DATA SUPPLIED –
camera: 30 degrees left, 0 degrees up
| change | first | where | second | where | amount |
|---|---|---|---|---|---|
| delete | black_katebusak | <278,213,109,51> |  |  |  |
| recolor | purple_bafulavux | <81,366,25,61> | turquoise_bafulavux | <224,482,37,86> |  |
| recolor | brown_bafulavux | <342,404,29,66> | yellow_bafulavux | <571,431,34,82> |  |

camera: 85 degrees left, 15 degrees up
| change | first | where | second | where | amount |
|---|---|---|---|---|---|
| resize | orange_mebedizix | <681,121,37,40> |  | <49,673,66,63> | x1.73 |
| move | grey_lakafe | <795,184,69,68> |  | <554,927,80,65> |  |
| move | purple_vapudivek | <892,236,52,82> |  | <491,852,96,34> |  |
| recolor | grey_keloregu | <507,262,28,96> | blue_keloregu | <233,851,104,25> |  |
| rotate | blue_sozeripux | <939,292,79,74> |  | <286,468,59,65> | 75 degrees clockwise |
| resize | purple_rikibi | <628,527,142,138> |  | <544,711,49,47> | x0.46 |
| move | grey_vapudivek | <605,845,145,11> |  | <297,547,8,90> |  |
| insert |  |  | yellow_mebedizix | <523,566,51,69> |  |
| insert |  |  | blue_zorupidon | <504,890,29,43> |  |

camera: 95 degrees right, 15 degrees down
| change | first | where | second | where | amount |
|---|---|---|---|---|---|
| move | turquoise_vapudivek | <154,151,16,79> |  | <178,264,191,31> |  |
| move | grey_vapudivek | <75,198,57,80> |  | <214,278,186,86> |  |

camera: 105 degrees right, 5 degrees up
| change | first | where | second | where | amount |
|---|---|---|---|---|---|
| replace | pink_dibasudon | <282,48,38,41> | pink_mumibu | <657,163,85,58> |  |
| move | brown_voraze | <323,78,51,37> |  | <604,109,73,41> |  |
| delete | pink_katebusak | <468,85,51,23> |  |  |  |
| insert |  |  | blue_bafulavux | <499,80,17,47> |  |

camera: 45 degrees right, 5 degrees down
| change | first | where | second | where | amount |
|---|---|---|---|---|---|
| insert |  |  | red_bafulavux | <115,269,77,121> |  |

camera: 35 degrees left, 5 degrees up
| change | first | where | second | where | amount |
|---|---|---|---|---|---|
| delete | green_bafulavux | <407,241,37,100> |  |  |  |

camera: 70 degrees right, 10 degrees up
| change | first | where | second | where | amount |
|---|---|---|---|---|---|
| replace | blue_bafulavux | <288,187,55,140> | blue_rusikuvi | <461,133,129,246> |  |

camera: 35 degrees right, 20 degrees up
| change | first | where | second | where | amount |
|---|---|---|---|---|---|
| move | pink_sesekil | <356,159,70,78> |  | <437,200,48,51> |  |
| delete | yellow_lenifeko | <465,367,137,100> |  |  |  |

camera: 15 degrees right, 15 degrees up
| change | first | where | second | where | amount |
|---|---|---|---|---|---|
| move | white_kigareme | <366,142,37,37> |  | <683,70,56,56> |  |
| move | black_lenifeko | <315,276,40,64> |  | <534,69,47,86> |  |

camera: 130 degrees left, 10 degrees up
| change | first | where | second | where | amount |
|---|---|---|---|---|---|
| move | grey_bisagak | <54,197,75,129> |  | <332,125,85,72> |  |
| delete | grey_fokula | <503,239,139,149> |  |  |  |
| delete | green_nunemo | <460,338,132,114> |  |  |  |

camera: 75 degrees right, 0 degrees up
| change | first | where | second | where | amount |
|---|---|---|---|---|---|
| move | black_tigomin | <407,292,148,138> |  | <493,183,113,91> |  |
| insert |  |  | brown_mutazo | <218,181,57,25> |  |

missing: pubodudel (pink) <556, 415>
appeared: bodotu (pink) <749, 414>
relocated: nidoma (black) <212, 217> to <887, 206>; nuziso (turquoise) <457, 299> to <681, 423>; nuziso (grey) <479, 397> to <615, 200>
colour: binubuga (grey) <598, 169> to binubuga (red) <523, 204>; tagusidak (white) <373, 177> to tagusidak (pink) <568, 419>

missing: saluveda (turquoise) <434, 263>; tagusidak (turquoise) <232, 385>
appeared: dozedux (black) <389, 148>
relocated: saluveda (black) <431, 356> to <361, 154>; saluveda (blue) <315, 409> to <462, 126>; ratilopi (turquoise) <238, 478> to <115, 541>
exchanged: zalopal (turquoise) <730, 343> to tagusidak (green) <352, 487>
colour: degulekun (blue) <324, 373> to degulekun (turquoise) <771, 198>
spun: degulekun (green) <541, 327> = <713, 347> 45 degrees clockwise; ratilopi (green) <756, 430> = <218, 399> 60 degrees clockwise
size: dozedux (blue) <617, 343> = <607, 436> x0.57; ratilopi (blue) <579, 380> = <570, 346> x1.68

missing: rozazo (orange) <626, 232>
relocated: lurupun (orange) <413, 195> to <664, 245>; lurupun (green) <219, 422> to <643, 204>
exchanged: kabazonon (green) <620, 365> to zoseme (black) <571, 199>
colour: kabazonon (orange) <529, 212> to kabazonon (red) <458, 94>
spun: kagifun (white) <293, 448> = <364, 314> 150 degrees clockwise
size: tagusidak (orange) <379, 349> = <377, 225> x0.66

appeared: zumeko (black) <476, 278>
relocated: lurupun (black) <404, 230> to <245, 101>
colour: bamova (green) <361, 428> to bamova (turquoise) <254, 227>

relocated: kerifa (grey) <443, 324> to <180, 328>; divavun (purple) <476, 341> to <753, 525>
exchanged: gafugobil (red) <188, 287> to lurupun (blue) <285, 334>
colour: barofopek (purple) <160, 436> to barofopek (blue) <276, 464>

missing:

EXERCISE OBJECTIVE –
Print the lines above, unchanged, from the start of the records to the line with "recolor | purple_bafulavux", including that final line.

TASK OUTPUT –
camera: 30 degrees left, 0 degrees up
| change | first | where | second | where | amount |
|---|---|---|---|---|---|
| delete | black_katebusak | <278,213,109,51> |  |  |  |
| recolor | purple_bafulavux | <81,366,25,61> | turquoise_bafulavux | <224,482,37,86> |  |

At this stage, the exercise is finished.